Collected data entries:

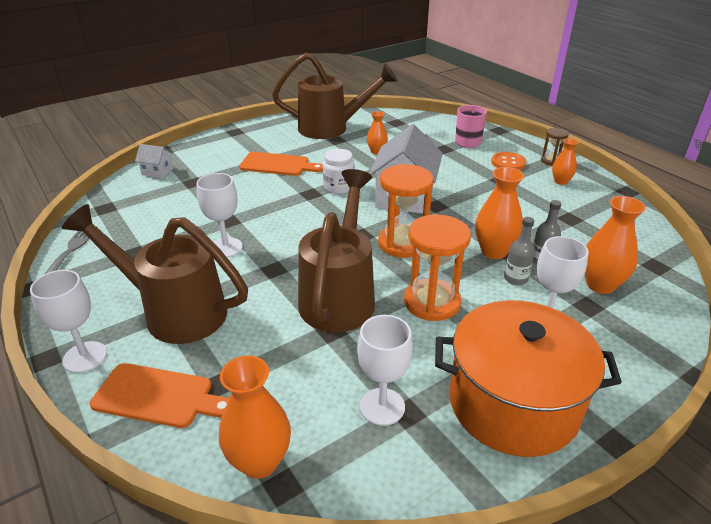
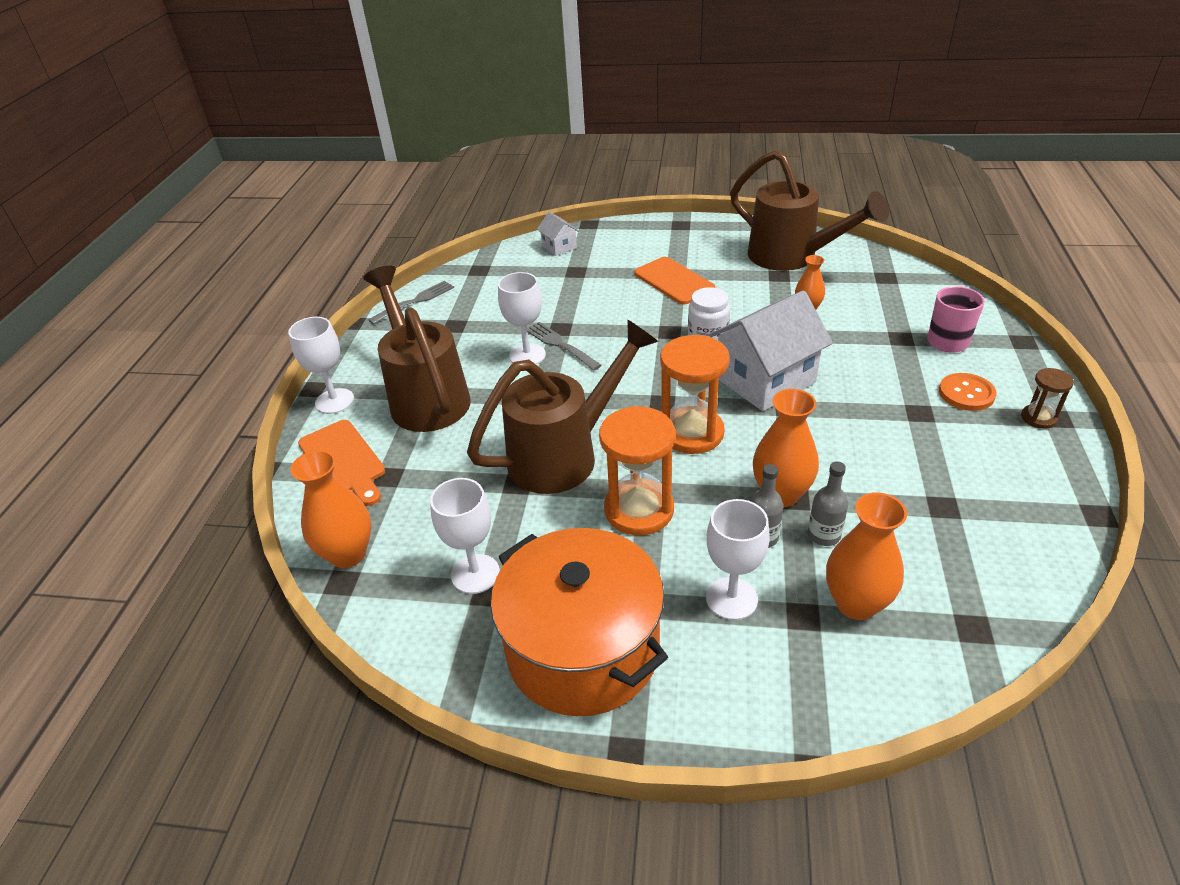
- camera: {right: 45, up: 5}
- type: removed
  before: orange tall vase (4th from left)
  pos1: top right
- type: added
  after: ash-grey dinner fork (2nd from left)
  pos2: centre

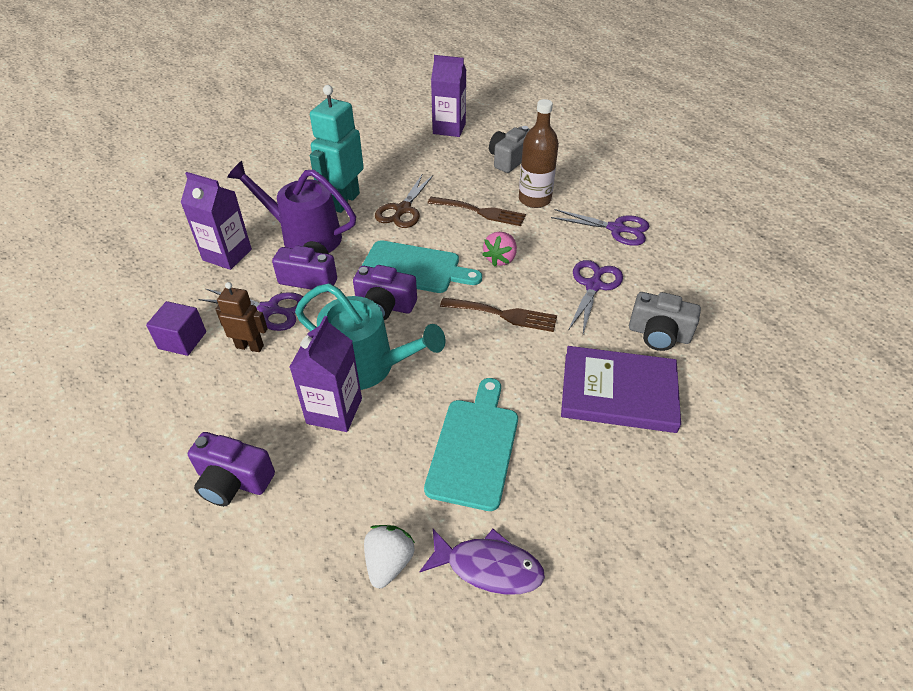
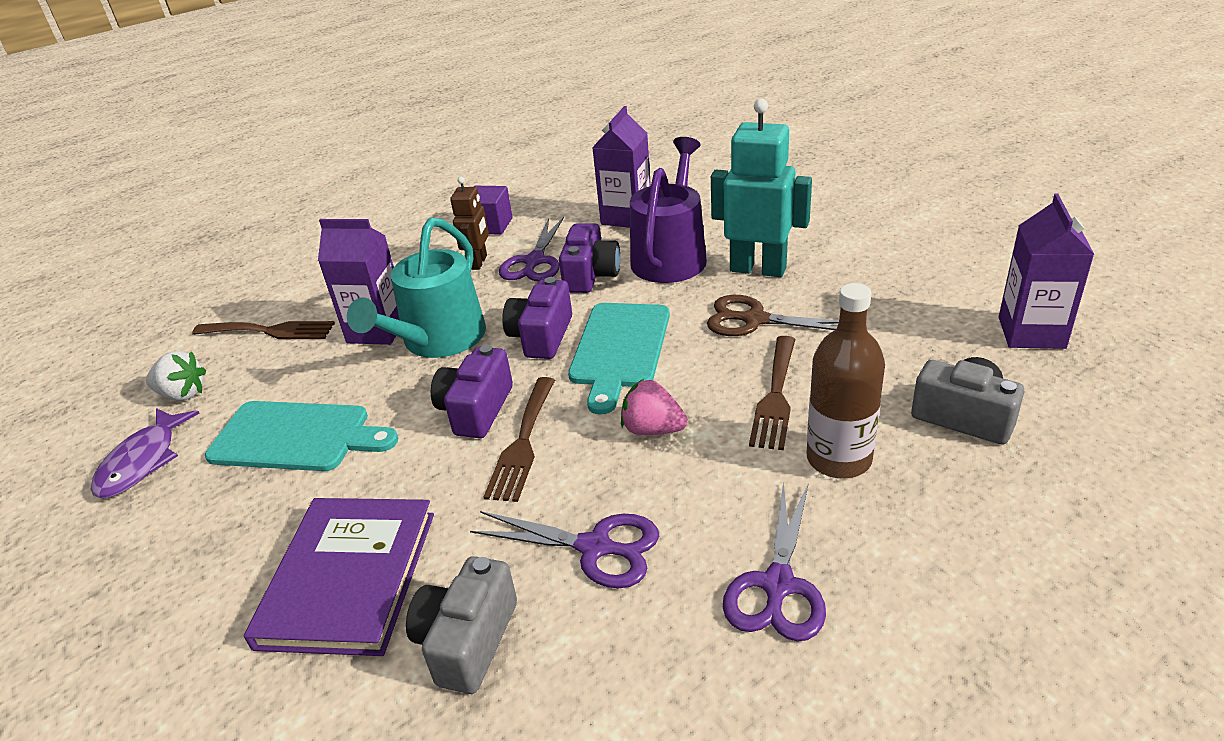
- camera: {right: 90, up: -10}
- type: moved
  before: purple compact camera (1st from left)
  pos1: bottom left
  pos2: centre
- type: added
  after: brown dinner fork (1st from left)
  pos2: middle left

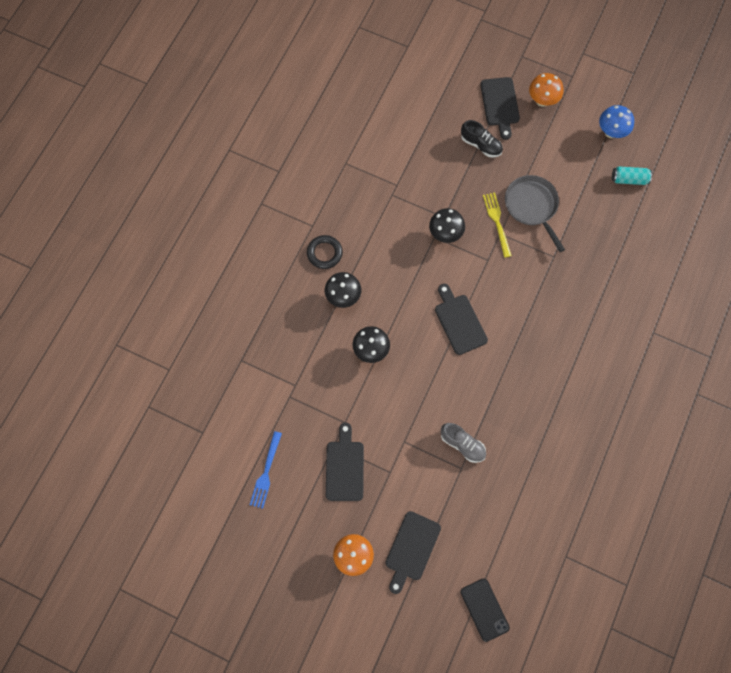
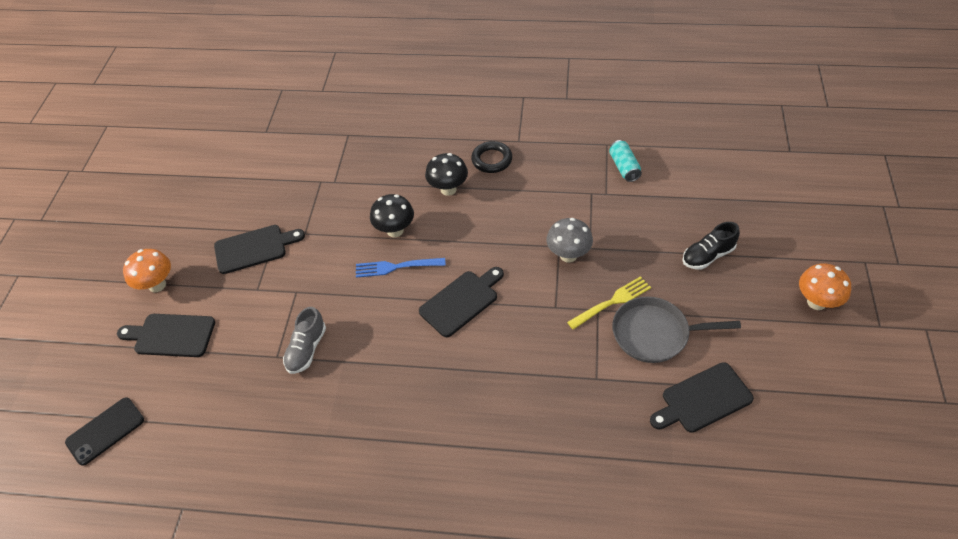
- camera: {right: 75, up: -20}
- type: moved
  before: jet-black cutting board (4th from left)
  pos1: top right
  pos2: bottom right
- type: removed
  before: cobalt fungus
  pos1: top right
- type: turned
  before: jet-black sneaker
  pos1: top centre
  pos2: middle right
  turn: 45
- type: moved
  before: teal can
  pos1: top right
  pos2: top centre
- type: turned
  before: ash-grey frying pan
  pos1: top right
  pos2: middle right
  turn: -135
- type: recoloured
  before: jet-black fungus (3rd from left)
  after: ash-grey fungus
  pos1: centre
  pos2: centre
- type: moved
  before: cobalt dinner fork
  pos1: bottom centre
  pos2: centre

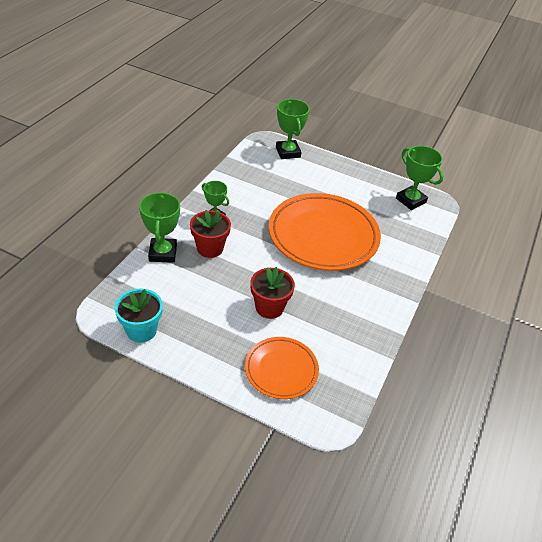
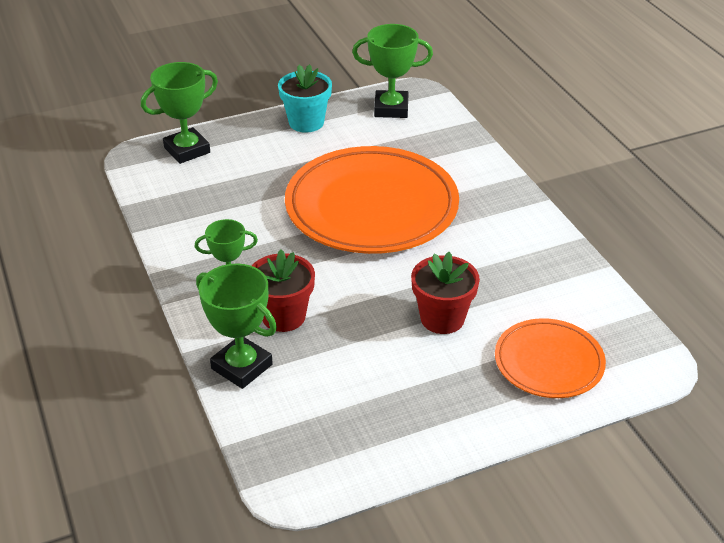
- camera: {right: -45, up: -5}
- type: turned
  before: green prize cup (3rd from left in the first image)
  pos1: top centre
  pos2: top left
  turn: -60
- type: moved
  before: teal plant pot
  pos1: middle left
  pos2: top centre

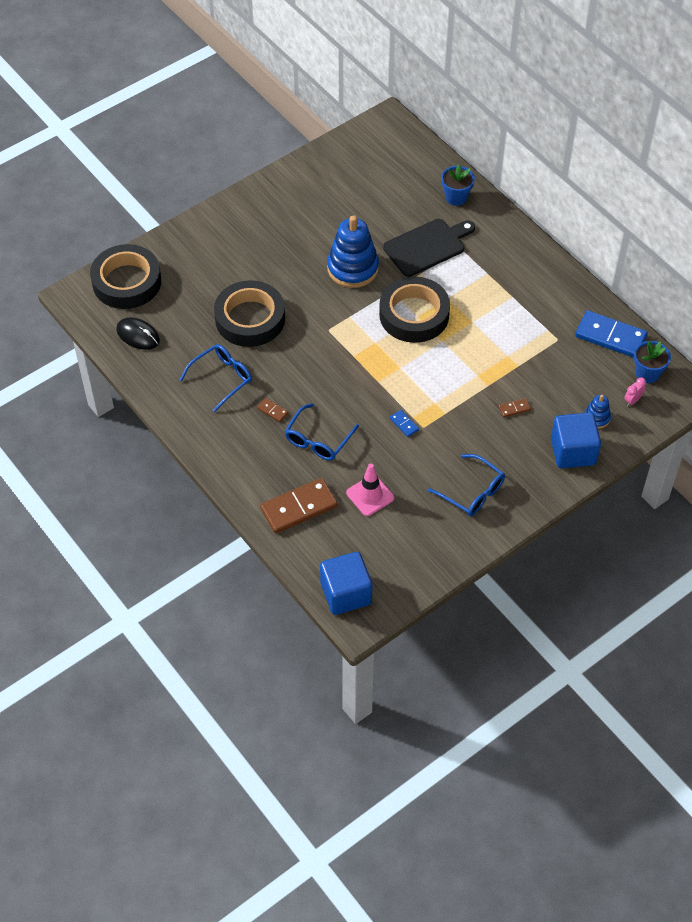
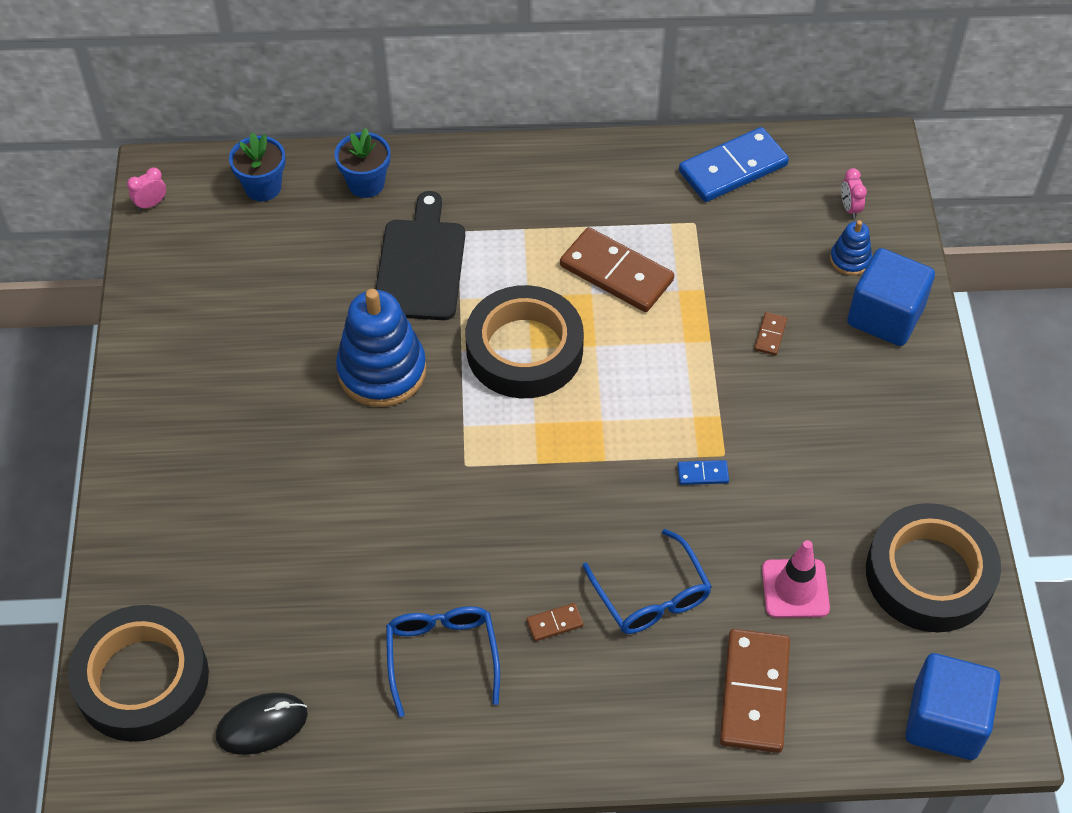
- camera: {right: -55, up: 0}
- type: moved
  before: jet-black roll of tape (2nd from left in the first image)
  after: jet-black roll of tape (3rd from left)
  pos1: centre
  pos2: bottom right
- type: moved
  before: cobalt plant pot (2nd from left in the first image)
  after: cobalt plant pot (1st from left)
  pos1: middle right
  pos2: top left
- type: removed
  before: cobalt glasses (3rd from left)
  pos1: middle right
- type: added
  after: rose-pink alarm clock (1st from left)
  pos2: top left
- type: added
  after: brown domino piece (2nd from left)
  pos2: top centre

PROBLEM STATEMENT: For each entry, repeat its text exactly and leave out any picture it holds.

TASK ANSWER:
- camera: {right: 45, up: 5}
- type: removed
  before: orange tall vase (4th from left)
  pos1: top right
- type: added
  after: ash-grey dinner fork (2nd from left)
  pos2: centre

- camera: {right: 90, up: -10}
- type: moved
  before: purple compact camera (1st from left)
  pos1: bottom left
  pos2: centre
- type: added
  after: brown dinner fork (1st from left)
  pos2: middle left

- camera: {right: 75, up: -20}
- type: moved
  before: jet-black cutting board (4th from left)
  pos1: top right
  pos2: bottom right
- type: removed
  before: cobalt fungus
  pos1: top right
- type: turned
  before: jet-black sneaker
  pos1: top centre
  pos2: middle right
  turn: 45
- type: moved
  before: teal can
  pos1: top right
  pos2: top centre
- type: turned
  before: ash-grey frying pan
  pos1: top right
  pos2: middle right
  turn: -135
- type: recoloured
  before: jet-black fungus (3rd from left)
  after: ash-grey fungus
  pos1: centre
  pos2: centre
- type: moved
  before: cobalt dinner fork
  pos1: bottom centre
  pos2: centre

- camera: {right: -45, up: -5}
- type: turned
  before: green prize cup (3rd from left in the first image)
  pos1: top centre
  pos2: top left
  turn: -60
- type: moved
  before: teal plant pot
  pos1: middle left
  pos2: top centre

- camera: {right: -55, up: 0}
- type: moved
  before: jet-black roll of tape (2nd from left in the first image)
  after: jet-black roll of tape (3rd from left)
  pos1: centre
  pos2: bottom right
- type: moved
  before: cobalt plant pot (2nd from left in the first image)
  after: cobalt plant pot (1st from left)
  pos1: middle right
  pos2: top left
- type: removed
  before: cobalt glasses (3rd from left)
  pos1: middle right
- type: added
  after: rose-pink alarm clock (1st from left)
  pos2: top left
- type: added
  after: brown domino piece (2nd from left)
  pos2: top centre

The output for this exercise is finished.